* WHAT NEEDS TO BE DONE *
Retype the records that come next, word for word.

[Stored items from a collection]
::::
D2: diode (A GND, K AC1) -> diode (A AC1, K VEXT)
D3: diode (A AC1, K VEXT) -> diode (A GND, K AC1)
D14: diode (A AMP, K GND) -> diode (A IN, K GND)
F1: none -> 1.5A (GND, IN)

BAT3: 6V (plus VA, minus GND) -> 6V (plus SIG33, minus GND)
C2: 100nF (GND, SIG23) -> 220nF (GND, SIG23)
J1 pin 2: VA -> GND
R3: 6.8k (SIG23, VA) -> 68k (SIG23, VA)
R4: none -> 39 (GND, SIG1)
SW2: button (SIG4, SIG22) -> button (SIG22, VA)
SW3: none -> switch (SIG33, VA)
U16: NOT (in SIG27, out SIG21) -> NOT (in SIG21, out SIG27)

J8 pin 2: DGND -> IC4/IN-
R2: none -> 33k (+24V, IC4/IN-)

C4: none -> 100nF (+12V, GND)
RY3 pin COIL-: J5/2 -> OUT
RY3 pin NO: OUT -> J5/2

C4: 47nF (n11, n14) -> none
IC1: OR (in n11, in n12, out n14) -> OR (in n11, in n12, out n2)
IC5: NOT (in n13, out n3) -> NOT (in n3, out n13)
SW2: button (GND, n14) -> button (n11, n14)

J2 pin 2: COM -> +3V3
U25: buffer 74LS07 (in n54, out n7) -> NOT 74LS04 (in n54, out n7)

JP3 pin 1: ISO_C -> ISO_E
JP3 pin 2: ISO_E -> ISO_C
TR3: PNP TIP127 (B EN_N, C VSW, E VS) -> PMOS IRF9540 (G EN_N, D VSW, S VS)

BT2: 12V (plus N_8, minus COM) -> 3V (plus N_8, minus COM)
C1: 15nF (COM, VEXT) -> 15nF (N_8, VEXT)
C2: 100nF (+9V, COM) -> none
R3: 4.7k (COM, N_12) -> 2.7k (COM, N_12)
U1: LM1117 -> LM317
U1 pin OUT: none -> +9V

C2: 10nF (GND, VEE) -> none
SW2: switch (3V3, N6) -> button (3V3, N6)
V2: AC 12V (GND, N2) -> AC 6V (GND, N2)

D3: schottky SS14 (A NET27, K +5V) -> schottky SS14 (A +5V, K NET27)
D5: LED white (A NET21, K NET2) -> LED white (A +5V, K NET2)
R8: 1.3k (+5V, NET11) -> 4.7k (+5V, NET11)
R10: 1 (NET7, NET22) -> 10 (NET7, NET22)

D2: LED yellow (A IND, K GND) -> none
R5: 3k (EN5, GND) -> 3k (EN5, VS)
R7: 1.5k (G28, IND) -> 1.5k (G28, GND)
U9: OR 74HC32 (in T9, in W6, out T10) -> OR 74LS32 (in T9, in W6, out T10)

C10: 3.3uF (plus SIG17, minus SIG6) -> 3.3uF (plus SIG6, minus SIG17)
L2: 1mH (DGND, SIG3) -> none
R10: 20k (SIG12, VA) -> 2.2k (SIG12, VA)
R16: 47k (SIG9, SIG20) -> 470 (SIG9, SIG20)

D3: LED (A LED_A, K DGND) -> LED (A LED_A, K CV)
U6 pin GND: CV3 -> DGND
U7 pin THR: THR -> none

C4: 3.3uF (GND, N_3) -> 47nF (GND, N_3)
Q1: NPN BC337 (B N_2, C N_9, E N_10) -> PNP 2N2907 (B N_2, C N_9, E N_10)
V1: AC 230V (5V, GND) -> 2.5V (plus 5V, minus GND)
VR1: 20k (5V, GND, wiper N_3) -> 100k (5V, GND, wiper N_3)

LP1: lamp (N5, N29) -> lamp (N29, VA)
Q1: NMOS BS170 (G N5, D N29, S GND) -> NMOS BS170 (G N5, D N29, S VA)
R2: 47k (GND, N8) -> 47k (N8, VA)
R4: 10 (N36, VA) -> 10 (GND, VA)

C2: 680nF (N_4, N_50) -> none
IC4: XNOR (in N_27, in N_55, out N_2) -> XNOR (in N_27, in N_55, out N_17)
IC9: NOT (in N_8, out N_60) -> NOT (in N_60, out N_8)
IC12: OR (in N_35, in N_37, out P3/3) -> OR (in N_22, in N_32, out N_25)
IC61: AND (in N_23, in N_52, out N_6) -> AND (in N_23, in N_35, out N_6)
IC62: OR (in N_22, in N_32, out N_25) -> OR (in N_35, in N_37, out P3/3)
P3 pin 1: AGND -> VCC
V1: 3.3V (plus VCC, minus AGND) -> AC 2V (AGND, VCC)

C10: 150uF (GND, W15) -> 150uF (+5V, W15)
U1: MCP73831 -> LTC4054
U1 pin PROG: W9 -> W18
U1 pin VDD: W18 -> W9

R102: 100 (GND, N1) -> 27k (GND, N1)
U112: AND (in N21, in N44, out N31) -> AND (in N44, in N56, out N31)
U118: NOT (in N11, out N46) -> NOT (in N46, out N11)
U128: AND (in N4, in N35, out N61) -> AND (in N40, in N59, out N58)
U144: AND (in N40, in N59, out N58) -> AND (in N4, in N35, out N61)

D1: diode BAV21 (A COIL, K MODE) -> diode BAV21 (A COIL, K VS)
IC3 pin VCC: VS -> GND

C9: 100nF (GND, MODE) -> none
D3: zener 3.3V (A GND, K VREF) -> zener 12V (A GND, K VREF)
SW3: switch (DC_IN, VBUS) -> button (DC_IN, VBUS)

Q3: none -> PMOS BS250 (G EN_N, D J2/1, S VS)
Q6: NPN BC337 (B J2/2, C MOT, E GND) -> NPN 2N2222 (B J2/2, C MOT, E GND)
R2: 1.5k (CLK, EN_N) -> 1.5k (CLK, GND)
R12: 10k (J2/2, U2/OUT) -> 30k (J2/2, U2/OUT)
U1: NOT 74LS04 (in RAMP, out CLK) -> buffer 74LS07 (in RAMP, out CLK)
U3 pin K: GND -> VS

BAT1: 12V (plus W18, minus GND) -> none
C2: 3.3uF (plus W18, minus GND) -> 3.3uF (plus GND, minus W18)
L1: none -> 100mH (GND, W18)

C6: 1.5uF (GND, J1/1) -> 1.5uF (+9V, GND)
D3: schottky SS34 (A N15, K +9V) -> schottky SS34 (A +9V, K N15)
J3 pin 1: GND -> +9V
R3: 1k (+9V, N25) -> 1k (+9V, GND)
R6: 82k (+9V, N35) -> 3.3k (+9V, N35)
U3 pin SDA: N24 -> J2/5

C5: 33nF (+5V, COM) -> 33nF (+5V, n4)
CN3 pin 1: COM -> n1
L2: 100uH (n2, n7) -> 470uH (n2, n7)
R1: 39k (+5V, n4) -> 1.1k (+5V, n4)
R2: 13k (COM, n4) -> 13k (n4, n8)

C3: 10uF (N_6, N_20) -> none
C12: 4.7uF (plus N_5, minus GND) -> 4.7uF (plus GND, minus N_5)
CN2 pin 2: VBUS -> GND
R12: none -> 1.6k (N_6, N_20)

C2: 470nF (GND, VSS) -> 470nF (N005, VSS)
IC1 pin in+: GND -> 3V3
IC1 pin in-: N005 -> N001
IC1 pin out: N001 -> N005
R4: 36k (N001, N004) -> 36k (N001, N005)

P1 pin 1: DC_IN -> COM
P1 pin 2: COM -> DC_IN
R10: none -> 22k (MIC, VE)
::::
* EXERCISE OUTPUT *
D2: diode (A GND, K AC1) -> diode (A AC1, K VEXT)
D3: diode (A AC1, K VEXT) -> diode (A GND, K AC1)
D14: diode (A AMP, K GND) -> diode (A IN, K GND)
F1: none -> 1.5A (GND, IN)

BAT3: 6V (plus VA, minus GND) -> 6V (plus SIG33, minus GND)
C2: 100nF (GND, SIG23) -> 220nF (GND, SIG23)
J1 pin 2: VA -> GND
R3: 6.8k (SIG23, VA) -> 68k (SIG23, VA)
R4: none -> 39 (GND, SIG1)
SW2: button (SIG4, SIG22) -> button (SIG22, VA)
SW3: none -> switch (SIG33, VA)
U16: NOT (in SIG27, out SIG21) -> NOT (in SIG21, out SIG27)

J8 pin 2: DGND -> IC4/IN-
R2: none -> 33k (+24V, IC4/IN-)

C4: none -> 100nF (+12V, GND)
RY3 pin COIL-: J5/2 -> OUT
RY3 pin NO: OUT -> J5/2

C4: 47nF (n11, n14) -> none
IC1: OR (in n11, in n12, out n14) -> OR (in n11, in n12, out n2)
IC5: NOT (in n13, out n3) -> NOT (in n3, out n13)
SW2: button (GND, n14) -> button (n11, n14)

J2 pin 2: COM -> +3V3
U25: buffer 74LS07 (in n54, out n7) -> NOT 74LS04 (in n54, out n7)

JP3 pin 1: ISO_C -> ISO_E
JP3 pin 2: ISO_E -> ISO_C
TR3: PNP TIP127 (B EN_N, C VSW, E VS) -> PMOS IRF9540 (G EN_N, D VSW, S VS)

BT2: 12V (plus N_8, minus COM) -> 3V (plus N_8, minus COM)
C1: 15nF (COM, VEXT) -> 15nF (N_8, VEXT)
C2: 100nF (+9V, COM) -> none
R3: 4.7k (COM, N_12) -> 2.7k (COM, N_12)
U1: LM1117 -> LM317
U1 pin OUT: none -> +9V

C2: 10nF (GND, VEE) -> none
SW2: switch (3V3, N6) -> button (3V3, N6)
V2: AC 12V (GND, N2) -> AC 6V (GND, N2)

D3: schottky SS14 (A NET27, K +5V) -> schottky SS14 (A +5V, K NET27)
D5: LED white (A NET21, K NET2) -> LED white (A +5V, K NET2)
R8: 1.3k (+5V, NET11) -> 4.7k (+5V, NET11)
R10: 1 (NET7, NET22) -> 10 (NET7, NET22)

D2: LED yellow (A IND, K GND) -> none
R5: 3k (EN5, GND) -> 3k (EN5, VS)
R7: 1.5k (G28, IND) -> 1.5k (G28, GND)
U9: OR 74HC32 (in T9, in W6, out T10) -> OR 74LS32 (in T9, in W6, out T10)

C10: 3.3uF (plus SIG17, minus SIG6) -> 3.3uF (plus SIG6, minus SIG17)
L2: 1mH (DGND, SIG3) -> none
R10: 20k (SIG12, VA) -> 2.2k (SIG12, VA)
R16: 47k (SIG9, SIG20) -> 470 (SIG9, SIG20)

D3: LED (A LED_A, K DGND) -> LED (A LED_A, K CV)
U6 pin GND: CV3 -> DGND
U7 pin THR: THR -> none

C4: 3.3uF (GND, N_3) -> 47nF (GND, N_3)
Q1: NPN BC337 (B N_2, C N_9, E N_10) -> PNP 2N2907 (B N_2, C N_9, E N_10)
V1: AC 230V (5V, GND) -> 2.5V (plus 5V, minus GND)
VR1: 20k (5V, GND, wiper N_3) -> 100k (5V, GND, wiper N_3)

LP1: lamp (N5, N29) -> lamp (N29, VA)
Q1: NMOS BS170 (G N5, D N29, S GND) -> NMOS BS170 (G N5, D N29, S VA)
R2: 47k (GND, N8) -> 47k (N8, VA)
R4: 10 (N36, VA) -> 10 (GND, VA)

C2: 680nF (N_4, N_50) -> none
IC4: XNOR (in N_27, in N_55, out N_2) -> XNOR (in N_27, in N_55, out N_17)
IC9: NOT (in N_8, out N_60) -> NOT (in N_60, out N_8)
IC12: OR (in N_35, in N_37, out P3/3) -> OR (in N_22, in N_32, out N_25)
IC61: AND (in N_23, in N_52, out N_6) -> AND (in N_23, in N_35, out N_6)
IC62: OR (in N_22, in N_32, out N_25) -> OR (in N_35, in N_37, out P3/3)
P3 pin 1: AGND -> VCC
V1: 3.3V (plus VCC, minus AGND) -> AC 2V (AGND, VCC)

C10: 150uF (GND, W15) -> 150uF (+5V, W15)
U1: MCP73831 -> LTC4054
U1 pin PROG: W9 -> W18
U1 pin VDD: W18 -> W9

R102: 100 (GND, N1) -> 27k (GND, N1)
U112: AND (in N21, in N44, out N31) -> AND (in N44, in N56, out N31)
U118: NOT (in N11, out N46) -> NOT (in N46, out N11)
U128: AND (in N4, in N35, out N61) -> AND (in N40, in N59, out N58)
U144: AND (in N40, in N59, out N58) -> AND (in N4, in N35, out N61)

D1: diode BAV21 (A COIL, K MODE) -> diode BAV21 (A COIL, K VS)
IC3 pin VCC: VS -> GND

C9: 100nF (GND, MODE) -> none
D3: zener 3.3V (A GND, K VREF) -> zener 12V (A GND, K VREF)
SW3: switch (DC_IN, VBUS) -> button (DC_IN, VBUS)

Q3: none -> PMOS BS250 (G EN_N, D J2/1, S VS)
Q6: NPN BC337 (B J2/2, C MOT, E GND) -> NPN 2N2222 (B J2/2, C MOT, E GND)
R2: 1.5k (CLK, EN_N) -> 1.5k (CLK, GND)
R12: 10k (J2/2, U2/OUT) -> 30k (J2/2, U2/OUT)
U1: NOT 74LS04 (in RAMP, out CLK) -> buffer 74LS07 (in RAMP, out CLK)
U3 pin K: GND -> VS

BAT1: 12V (plus W18, minus GND) -> none
C2: 3.3uF (plus W18, minus GND) -> 3.3uF (plus GND, minus W18)
L1: none -> 100mH (GND, W18)

C6: 1.5uF (GND, J1/1) -> 1.5uF (+9V, GND)
D3: schottky SS34 (A N15, K +9V) -> schottky SS34 (A +9V, K N15)
J3 pin 1: GND -> +9V
R3: 1k (+9V, N25) -> 1k (+9V, GND)
R6: 82k (+9V, N35) -> 3.3k (+9V, N35)
U3 pin SDA: N24 -> J2/5

C5: 33nF (+5V, COM) -> 33nF (+5V, n4)
CN3 pin 1: COM -> n1
L2: 100uH (n2, n7) -> 470uH (n2, n7)
R1: 39k (+5V, n4) -> 1.1k (+5V, n4)
R2: 13k (COM, n4) -> 13k (n4, n8)

C3: 10uF (N_6, N_20) -> none
C12: 4.7uF (plus N_5, minus GND) -> 4.7uF (plus GND, minus N_5)
CN2 pin 2: VBUS -> GND
R12: none -> 1.6k (N_6, N_20)

C2: 470nF (GND, VSS) -> 470nF (N005, VSS)
IC1 pin in+: GND -> 3V3
IC1 pin in-: N005 -> N001
IC1 pin out: N001 -> N005
R4: 36k (N001, N004) -> 36k (N001, N005)

P1 pin 1: DC_IN -> COM
P1 pin 2: COM -> DC_IN
R10: none -> 22k (MIC, VE)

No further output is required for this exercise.